:: Exercise aim ::
With all pictures excluded, restate the records that follow exactly as written.

:: Dataset extract ::
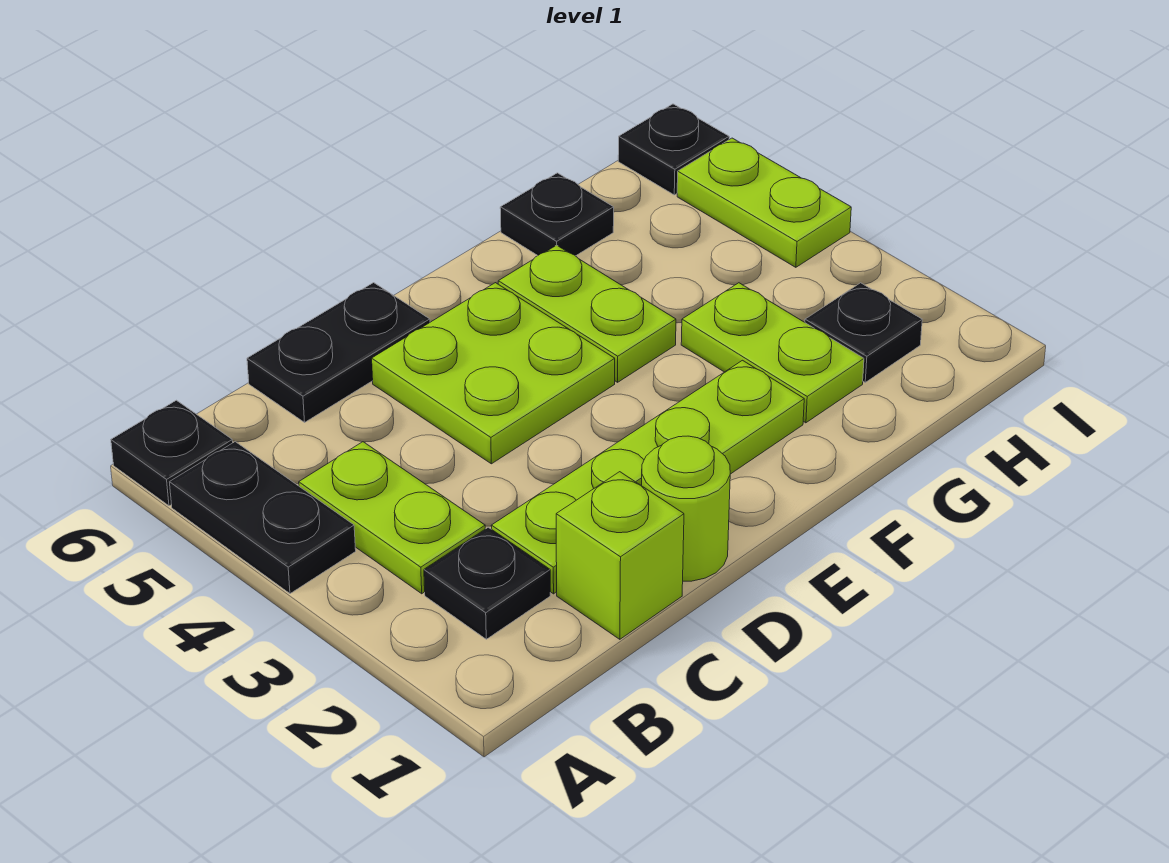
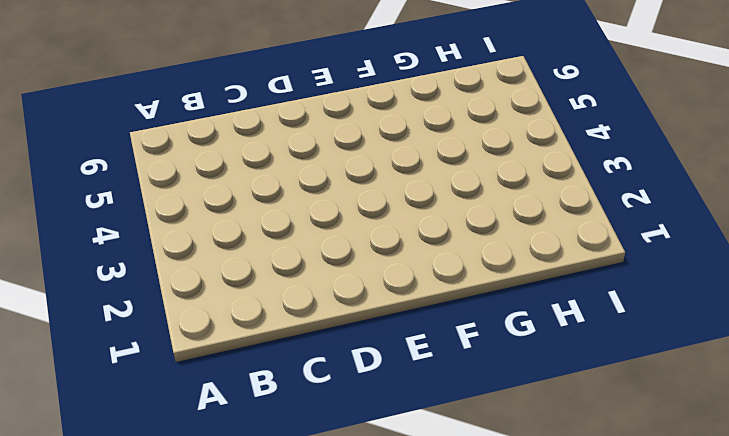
none -> black plate A4:A5 level 1
none -> black plate A6 level 1
none -> black plate B2 level 1

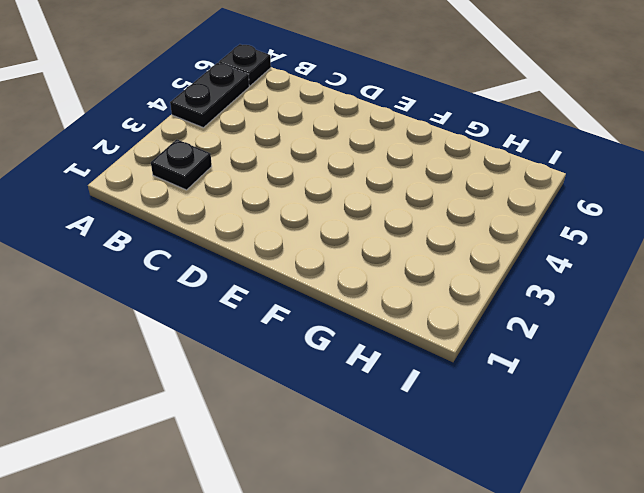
none -> lime plate B3:B4 level 1
none -> lime brick C1 level 1
none -> lime plate C2:F2 level 1

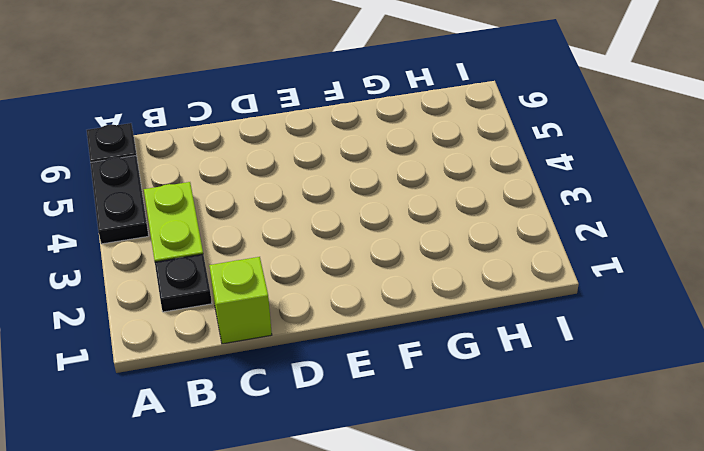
none -> lime plate C2:F2 level 1
none -> black plate C6:D6 level 1
none -> lime round brick D1 level 1

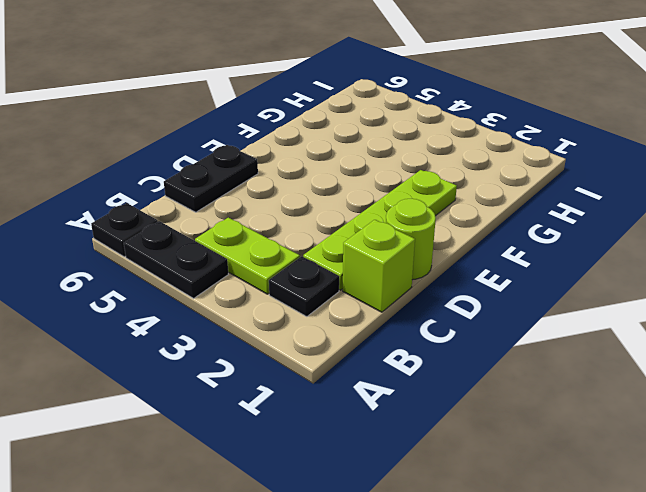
none -> lime plate D4:E5 level 1
none -> lime plate F4:F5 level 1
none -> lime plate G2:G3 level 1

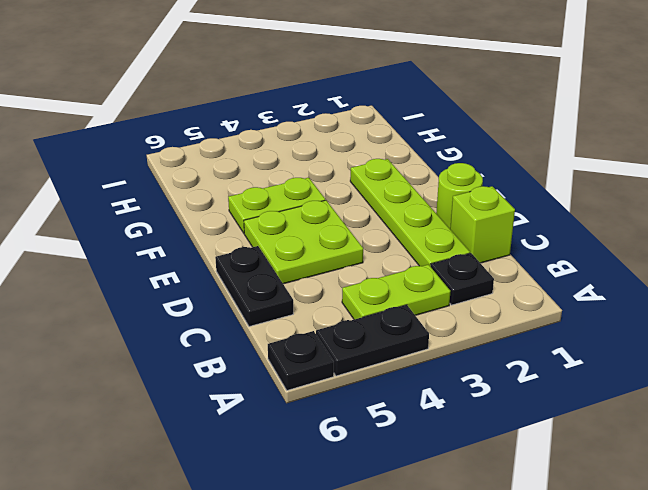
none -> lime plate G2:G3 level 1
none -> black plate G6 level 1
none -> black plate H2 level 1

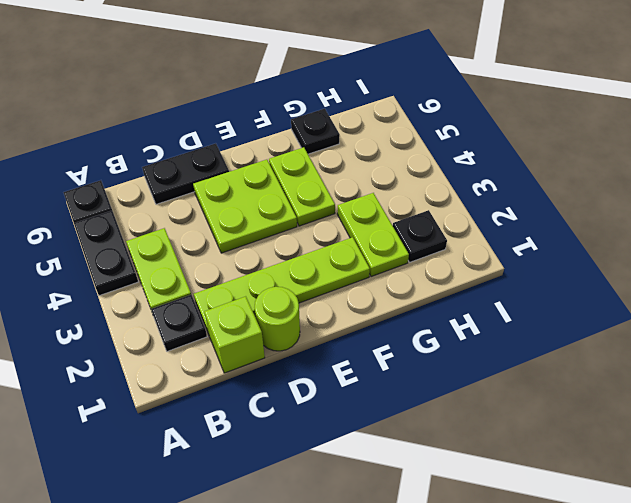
none -> lime plate I4:I5 level 1
none -> black plate I6 level 1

:: Exercise result ::
none -> black plate A4:A5 level 1
none -> black plate A6 level 1
none -> black plate B2 level 1

none -> lime plate B3:B4 level 1
none -> lime brick C1 level 1
none -> lime plate C2:F2 level 1

none -> lime plate C2:F2 level 1
none -> black plate C6:D6 level 1
none -> lime round brick D1 level 1

none -> lime plate D4:E5 level 1
none -> lime plate F4:F5 level 1
none -> lime plate G2:G3 level 1

none -> lime plate G2:G3 level 1
none -> black plate G6 level 1
none -> black plate H2 level 1

none -> lime plate I4:I5 level 1
none -> black plate I6 level 1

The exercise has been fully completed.